# WHAT TO PRODUCE:
In the data below, find the line that contains "camera: 65 degrees left, 5 degrees up" and the line that contains "(476, 94) = (244, 51): purple". Copy both, plus every line between them, exactly.

# RECORDS TO USE:
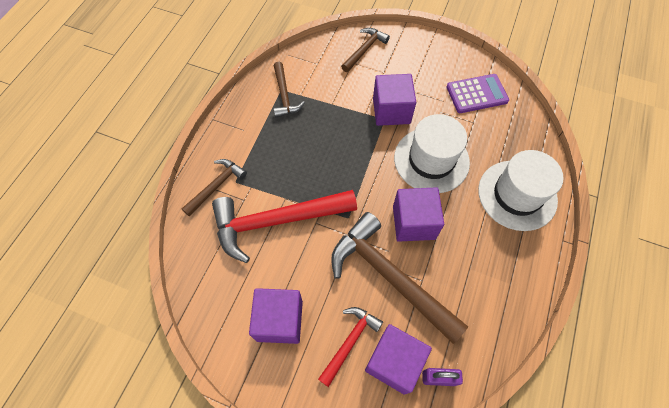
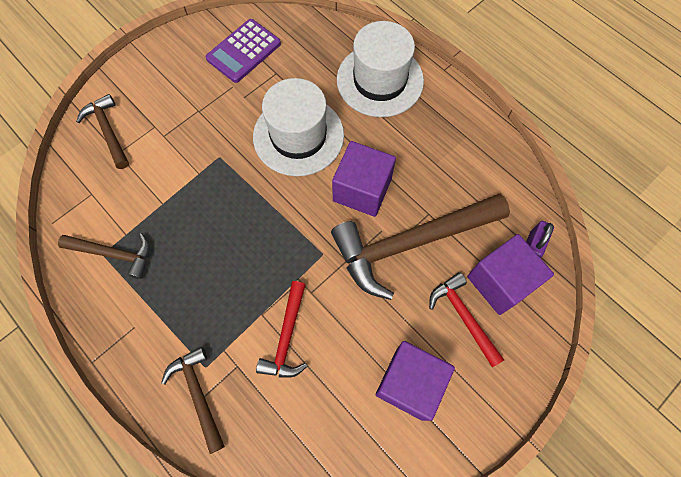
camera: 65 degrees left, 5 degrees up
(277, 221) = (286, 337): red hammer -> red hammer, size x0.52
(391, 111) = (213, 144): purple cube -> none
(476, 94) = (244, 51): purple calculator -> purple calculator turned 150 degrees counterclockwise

---

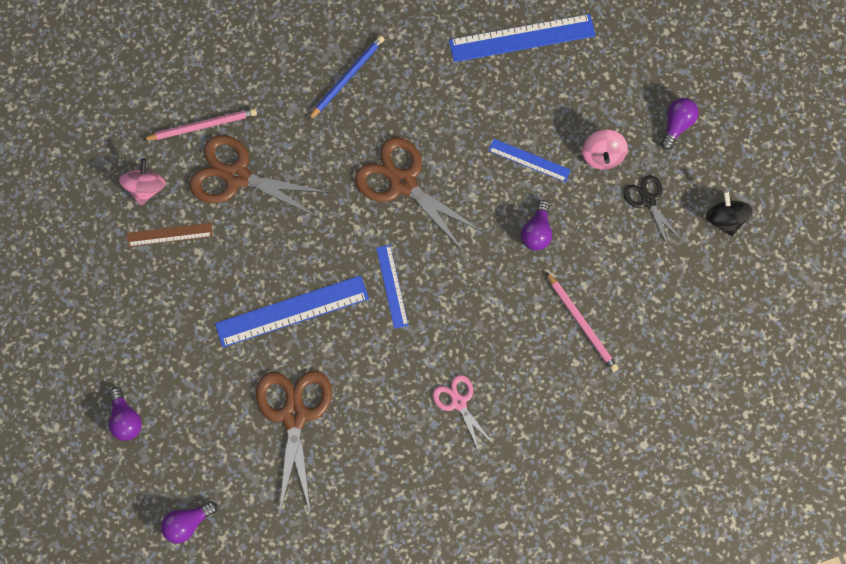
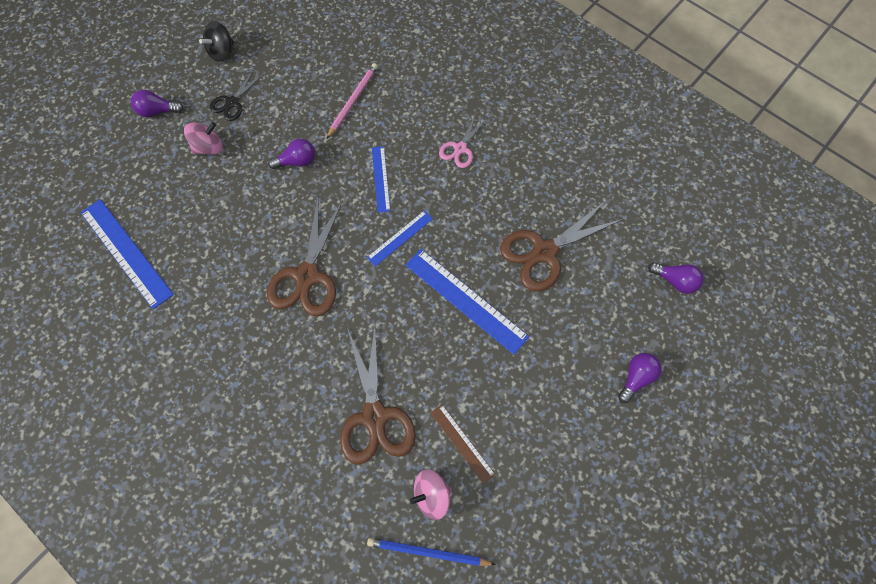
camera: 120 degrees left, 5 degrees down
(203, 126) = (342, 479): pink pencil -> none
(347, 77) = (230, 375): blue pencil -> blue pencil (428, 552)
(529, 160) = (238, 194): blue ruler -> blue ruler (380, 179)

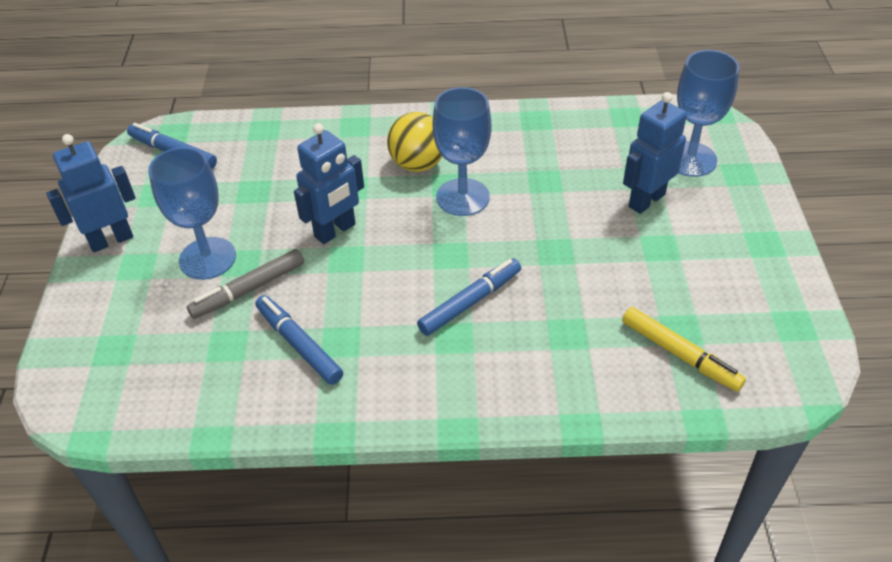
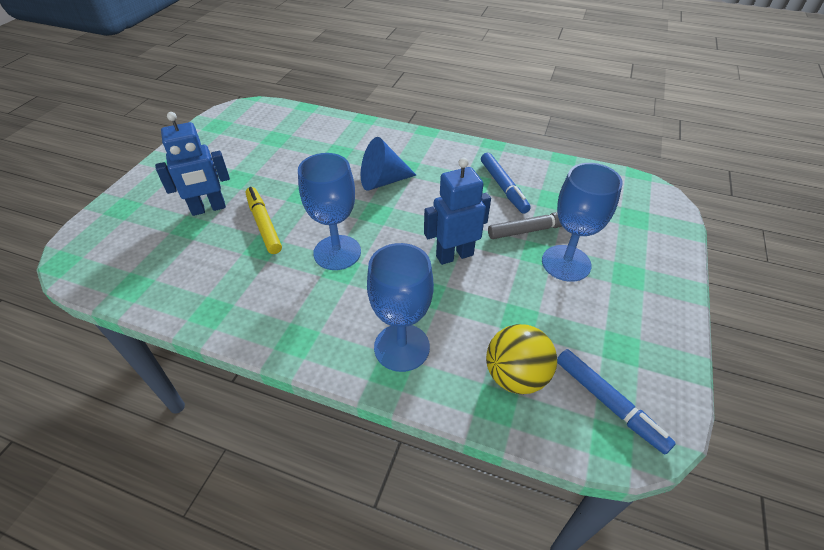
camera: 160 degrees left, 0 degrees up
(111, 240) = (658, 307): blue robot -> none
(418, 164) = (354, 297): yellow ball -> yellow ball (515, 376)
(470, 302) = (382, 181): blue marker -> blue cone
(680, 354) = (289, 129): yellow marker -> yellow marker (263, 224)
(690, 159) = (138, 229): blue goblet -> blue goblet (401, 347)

# WRITTEN SOLUTION:
camera: 65 degrees left, 5 degrees up
(277, 221) = (286, 337): red hammer -> red hammer, size x0.52
(391, 111) = (213, 144): purple cube -> none
(476, 94) = (244, 51): purple calculator -> purple calculator turned 150 degrees counterclockwise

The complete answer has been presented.